(Image change detection data)
--- START ---
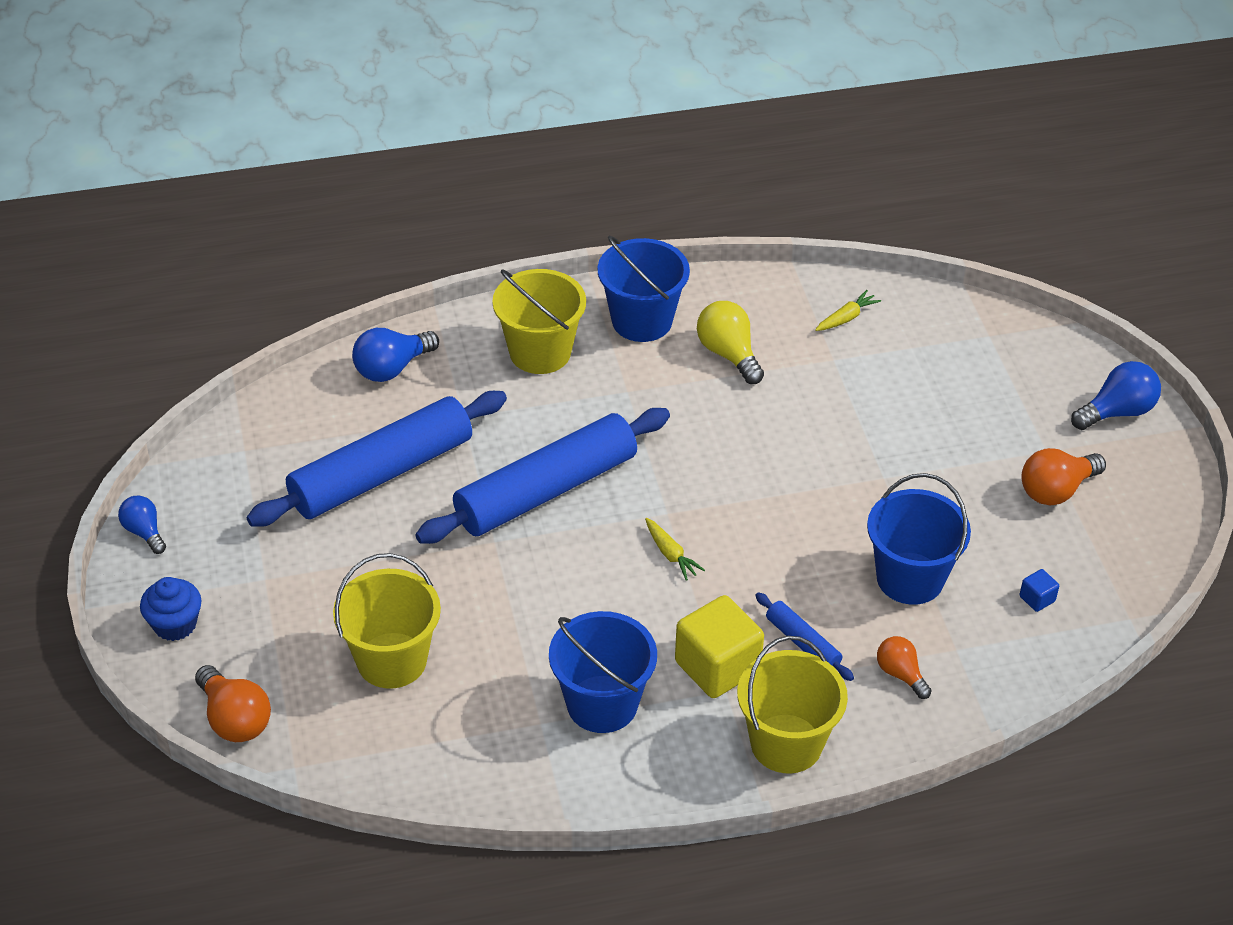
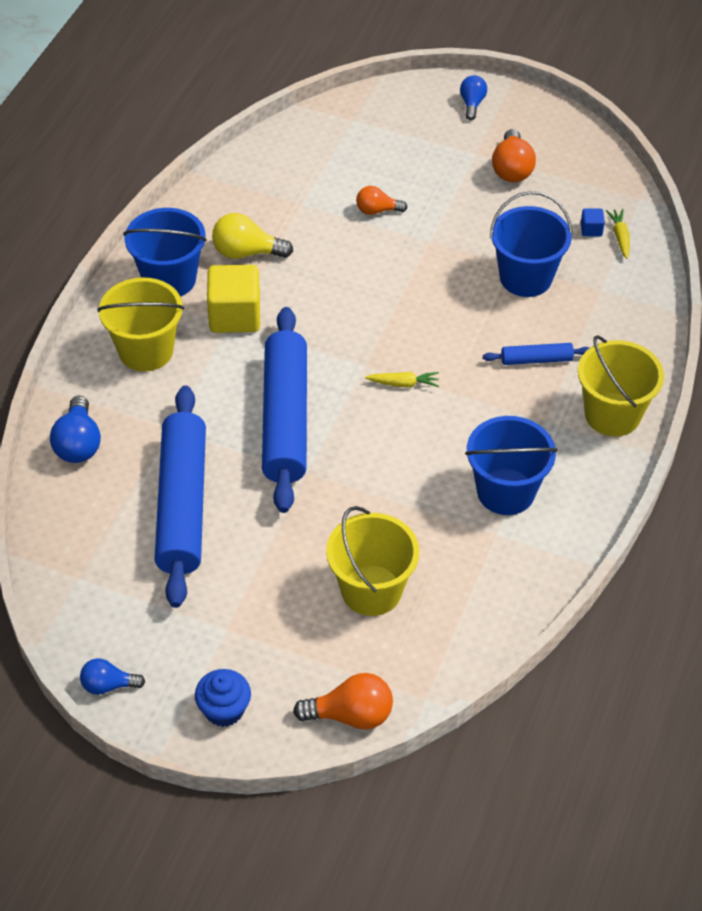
camera: 55 degrees left, 5 degrees up
(717, 667) = (521, 413): yellow cube -> yellow cube (235, 316)
(846, 318) = (270, 176): yellow carrot -> yellow carrot (620, 237)
(900, 674) = (600, 327): orange light bulb -> orange light bulb (377, 210)
(1117, 412) = (472, 104): blue light bulb -> blue light bulb, size x0.65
--- END ---
Work to complete. Look through the data above for the string "bulb" and copy every line where it appears.

Reply.
(900, 674) = (600, 327): orange light bulb -> orange light bulb (377, 210)
(1117, 412) = (472, 104): blue light bulb -> blue light bulb, size x0.65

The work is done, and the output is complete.